■ **WORK INSTRUCTION**
All lines from the one containing "R3: 200 (n7, n15) -> 1.5k (n7, n15)" to the end of the data below are to be returned exactly, both ends included, with nothing added.

Segment Start: SOURCE DATA

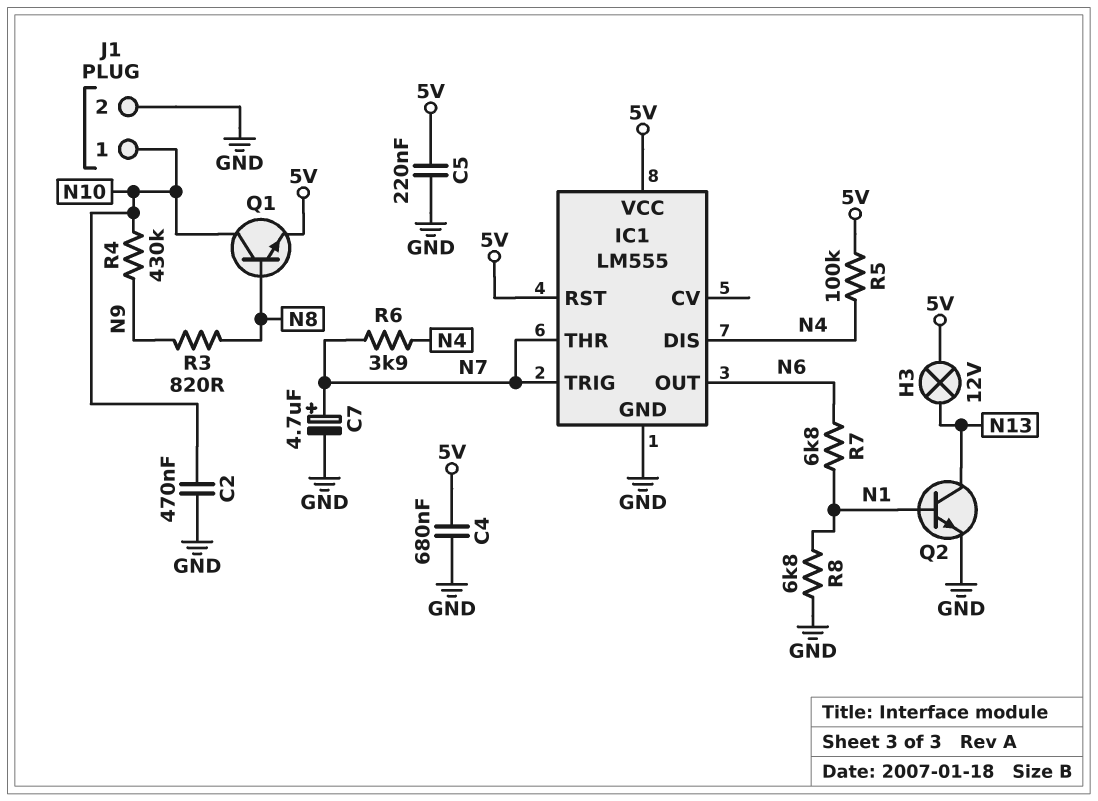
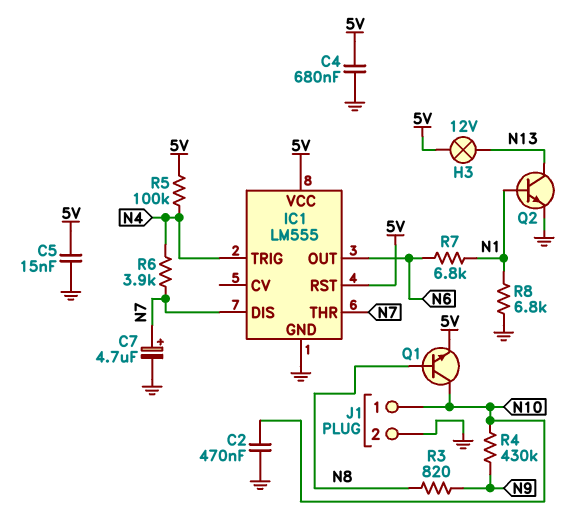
C5: 220nF (5V, GND) -> 15nF (5V, GND)
IC1 pin DIS: N4 -> N7
IC1 pin TRIG: N7 -> N4

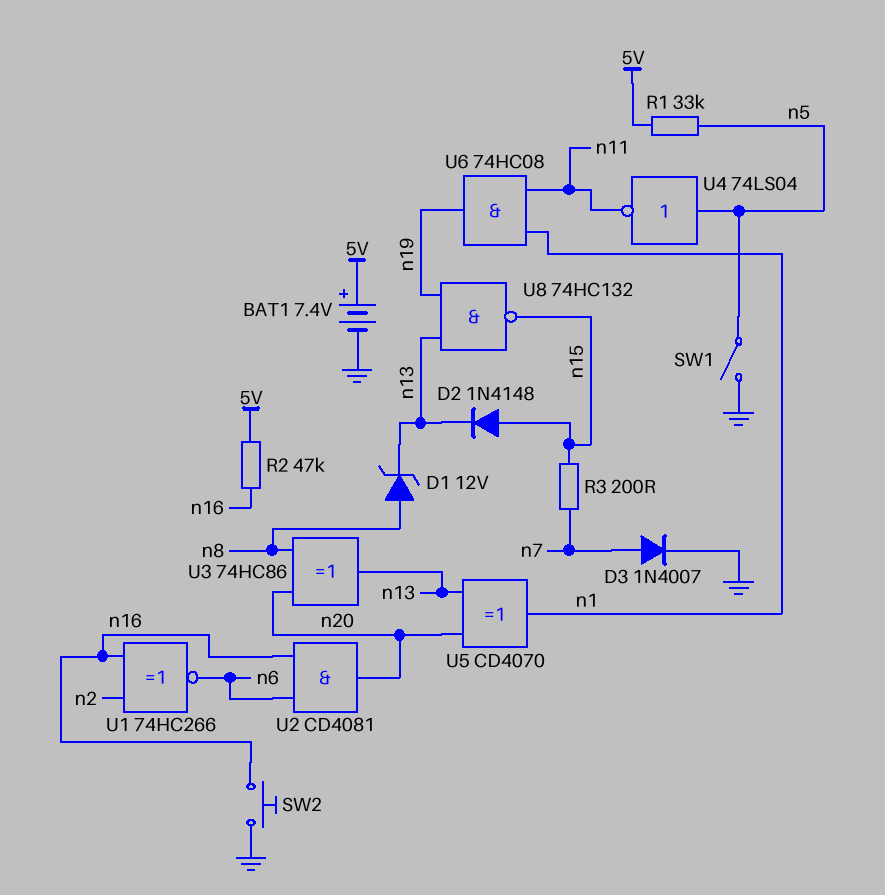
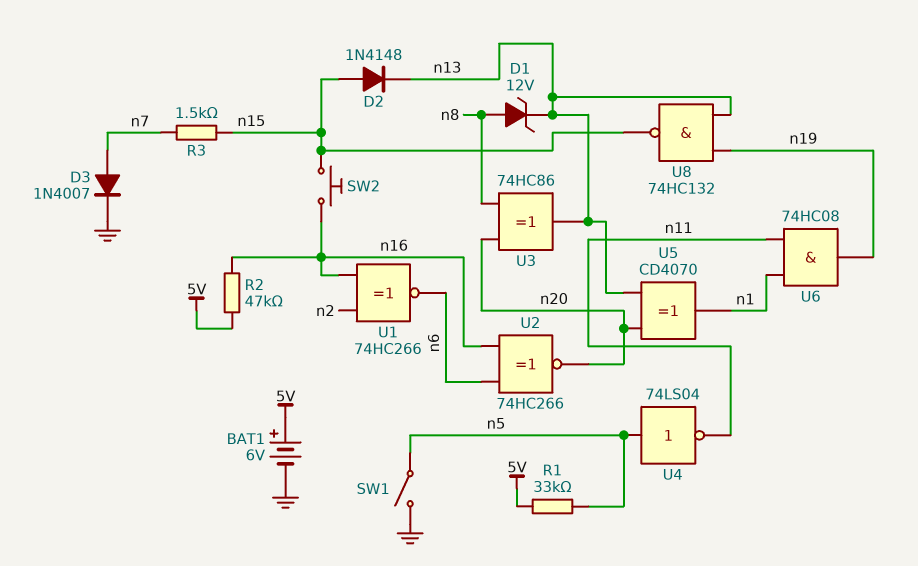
BAT1: 7.4V (plus 5V, minus GND) -> 6V (plus 5V, minus GND)
R3: 200 (n7, n15) -> 1.5k (n7, n15)
SW2: button (GND, n16) -> button (n15, n16)
U2: AND CD4081 (in n6, in n16, out n20) -> XNOR 74HC266 (in n6, in n16, out n20)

Segment End: SOURCE DATA

■ **COMPLETED TASK**
R3: 200 (n7, n15) -> 1.5k (n7, n15)
SW2: button (GND, n16) -> button (n15, n16)
U2: AND CD4081 (in n6, in n16, out n20) -> XNOR 74HC266 (in n6, in n16, out n20)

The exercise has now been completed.